● **PROVIDED MATERIAL**:
= = = = =

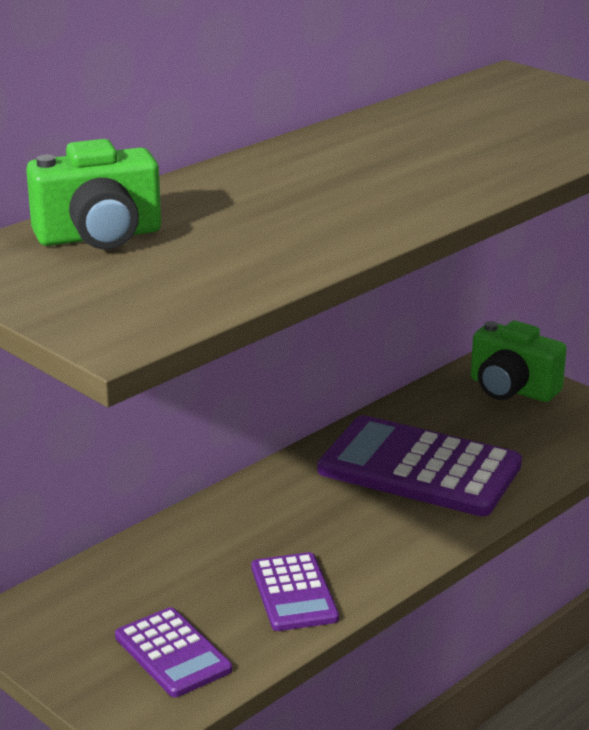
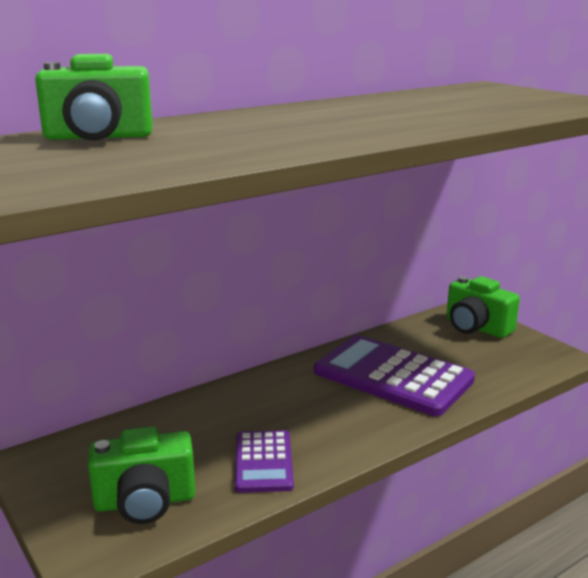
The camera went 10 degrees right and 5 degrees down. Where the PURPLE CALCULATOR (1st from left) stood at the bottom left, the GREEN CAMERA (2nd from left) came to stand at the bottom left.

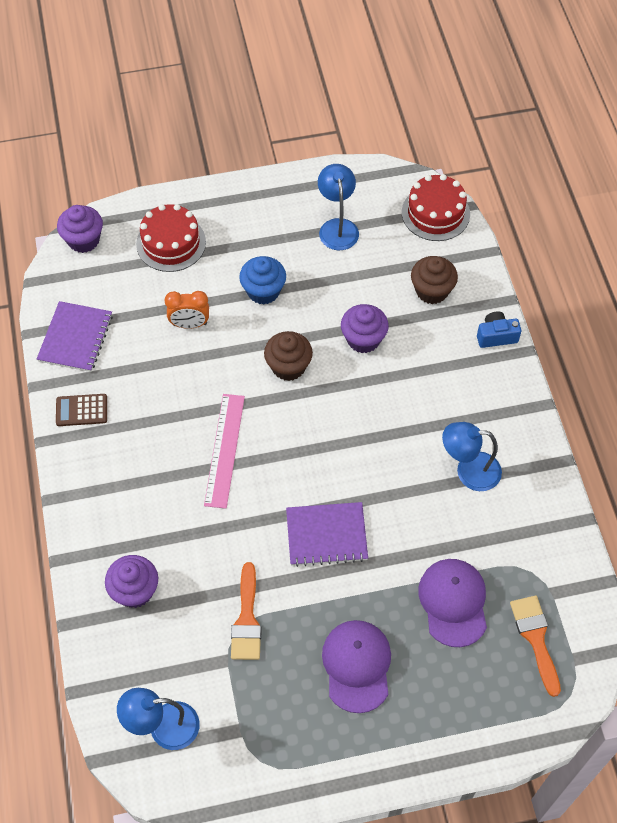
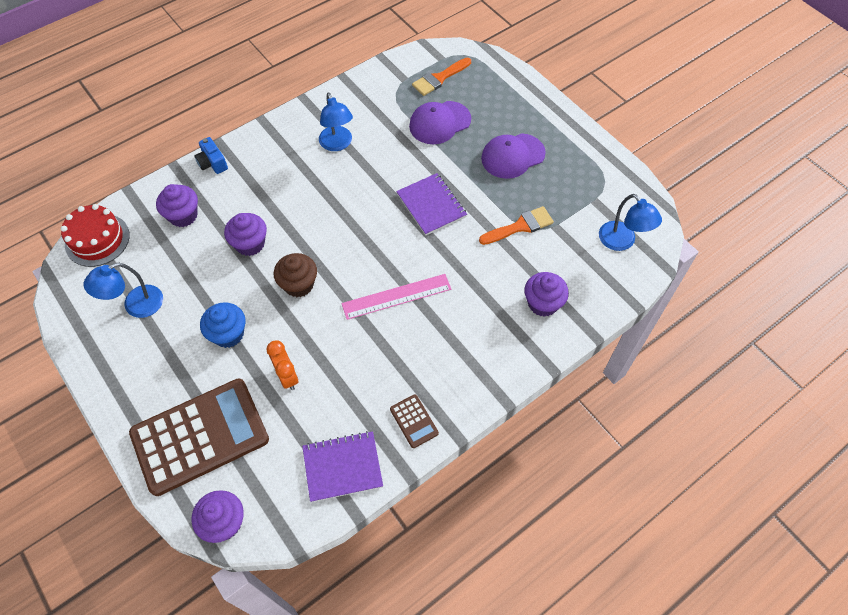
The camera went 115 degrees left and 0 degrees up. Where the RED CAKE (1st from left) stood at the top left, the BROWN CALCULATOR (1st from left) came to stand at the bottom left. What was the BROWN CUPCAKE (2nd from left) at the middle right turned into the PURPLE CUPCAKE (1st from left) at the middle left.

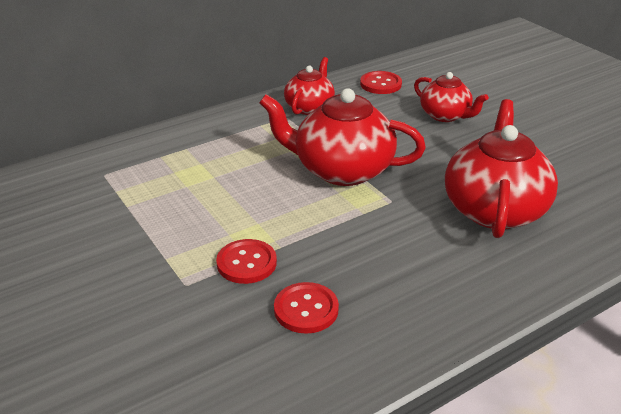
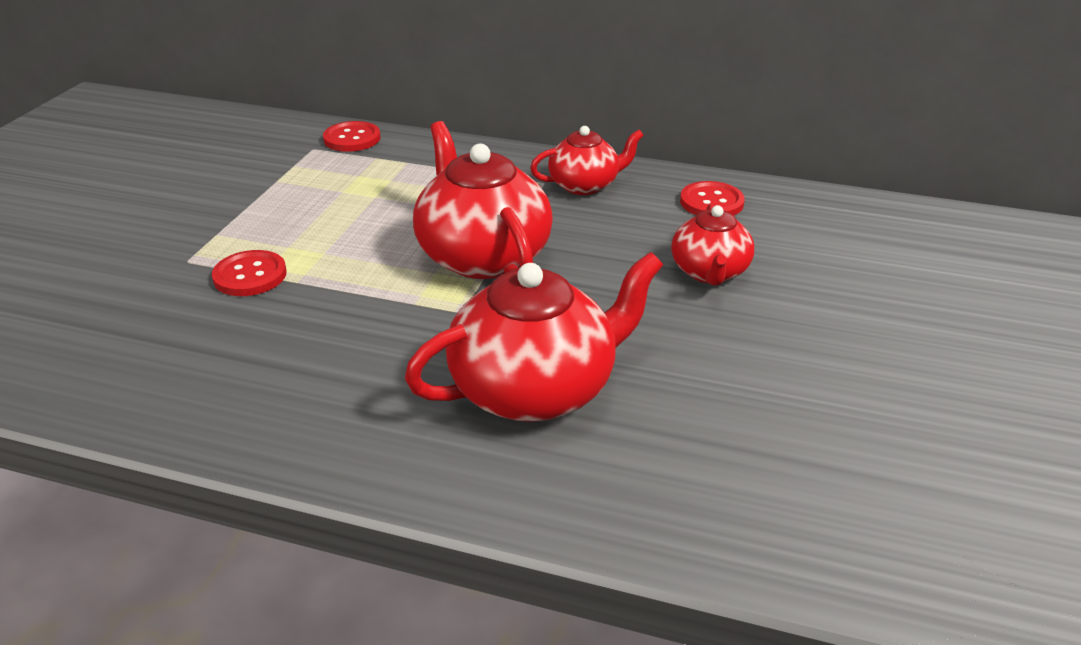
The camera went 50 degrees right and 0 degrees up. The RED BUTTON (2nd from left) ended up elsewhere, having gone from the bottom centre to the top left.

= = = = =

● **REQUIRED WORK**: Retype all of the material above precisely as it reads. Pictures are not part of the copy.

● **ANSWER SECTION**:
The camera went 10 degrees right and 5 degrees down. Where the PURPLE CALCULATOR (1st from left) stood at the bottom left, the GREEN CAMERA (2nd from left) came to stand at the bottom left.

The camera went 115 degrees left and 0 degrees up. Where the RED CAKE (1st from left) stood at the top left, the BROWN CALCULATOR (1st from left) came to stand at the bottom left. What was the BROWN CUPCAKE (2nd from left) at the middle right turned into the PURPLE CUPCAKE (1st from left) at the middle left.

The camera went 50 degrees right and 0 degrees up. The RED BUTTON (2nd from left) ended up elsewhere, having gone from the bottom centre to the top left.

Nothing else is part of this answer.